## Provided data
•••
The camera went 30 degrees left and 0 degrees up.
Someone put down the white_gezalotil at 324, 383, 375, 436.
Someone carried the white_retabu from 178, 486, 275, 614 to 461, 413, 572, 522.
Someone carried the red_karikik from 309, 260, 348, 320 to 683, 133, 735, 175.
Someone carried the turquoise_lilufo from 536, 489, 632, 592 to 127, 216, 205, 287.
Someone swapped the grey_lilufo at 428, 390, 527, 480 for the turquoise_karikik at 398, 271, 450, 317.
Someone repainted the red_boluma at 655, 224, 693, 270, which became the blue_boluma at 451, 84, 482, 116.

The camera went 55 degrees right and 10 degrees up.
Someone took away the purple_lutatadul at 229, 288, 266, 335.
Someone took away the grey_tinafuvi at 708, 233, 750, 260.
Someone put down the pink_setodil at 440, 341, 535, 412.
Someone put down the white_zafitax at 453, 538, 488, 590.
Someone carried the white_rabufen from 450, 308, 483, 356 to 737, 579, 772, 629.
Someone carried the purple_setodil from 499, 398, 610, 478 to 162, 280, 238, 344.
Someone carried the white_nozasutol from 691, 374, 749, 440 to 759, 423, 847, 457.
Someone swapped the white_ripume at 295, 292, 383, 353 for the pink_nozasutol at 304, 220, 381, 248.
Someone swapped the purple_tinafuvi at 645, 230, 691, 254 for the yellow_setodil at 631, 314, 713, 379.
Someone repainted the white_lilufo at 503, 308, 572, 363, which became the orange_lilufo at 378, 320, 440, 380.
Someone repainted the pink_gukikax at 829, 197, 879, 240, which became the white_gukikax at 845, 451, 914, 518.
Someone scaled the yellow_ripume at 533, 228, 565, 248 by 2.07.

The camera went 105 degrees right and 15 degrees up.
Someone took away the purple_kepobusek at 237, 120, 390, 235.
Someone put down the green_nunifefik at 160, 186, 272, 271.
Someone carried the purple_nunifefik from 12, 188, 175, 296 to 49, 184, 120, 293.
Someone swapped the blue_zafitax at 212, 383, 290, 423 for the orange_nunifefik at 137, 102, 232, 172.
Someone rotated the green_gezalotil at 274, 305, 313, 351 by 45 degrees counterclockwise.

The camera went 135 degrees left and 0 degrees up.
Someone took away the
•••
## Brief
Output the data in full, exactly as it stands.

## Task result
The camera went 30 degrees left and 0 degrees up.
Someone put down the white_gezalotil at 324, 383, 375, 436.
Someone carried the white_retabu from 178, 486, 275, 614 to 461, 413, 572, 522.
Someone carried the red_karikik from 309, 260, 348, 320 to 683, 133, 735, 175.
Someone carried the turquoise_lilufo from 536, 489, 632, 592 to 127, 216, 205, 287.
Someone swapped the grey_lilufo at 428, 390, 527, 480 for the turquoise_karikik at 398, 271, 450, 317.
Someone repainted the red_boluma at 655, 224, 693, 270, which became the blue_boluma at 451, 84, 482, 116.

The camera went 55 degrees right and 10 degrees up.
Someone took away the purple_lutatadul at 229, 288, 266, 335.
Someone took away the grey_tinafuvi at 708, 233, 750, 260.
Someone put down the pink_setodil at 440, 341, 535, 412.
Someone put down the white_zafitax at 453, 538, 488, 590.
Someone carried the white_rabufen from 450, 308, 483, 356 to 737, 579, 772, 629.
Someone carried the purple_setodil from 499, 398, 610, 478 to 162, 280, 238, 344.
Someone carried the white_nozasutol from 691, 374, 749, 440 to 759, 423, 847, 457.
Someone swapped the white_ripume at 295, 292, 383, 353 for the pink_nozasutol at 304, 220, 381, 248.
Someone swapped the purple_tinafuvi at 645, 230, 691, 254 for the yellow_setodil at 631, 314, 713, 379.
Someone repainted the white_lilufo at 503, 308, 572, 363, which became the orange_lilufo at 378, 320, 440, 380.
Someone repainted the pink_gukikax at 829, 197, 879, 240, which became the white_gukikax at 845, 451, 914, 518.
Someone scaled the yellow_ripume at 533, 228, 565, 248 by 2.07.

The camera went 105 degrees right and 15 degrees up.
Someone took away the purple_kepobusek at 237, 120, 390, 235.
Someone put down the green_nunifefik at 160, 186, 272, 271.
Someone carried the purple_nunifefik from 12, 188, 175, 296 to 49, 184, 120, 293.
Someone swapped the blue_zafitax at 212, 383, 290, 423 for the orange_nunifefik at 137, 102, 232, 172.
Someone rotated the green_gezalotil at 274, 305, 313, 351 by 45 degrees counterclockwise.

The camera went 135 degrees left and 0 degrees up.
Someone took away the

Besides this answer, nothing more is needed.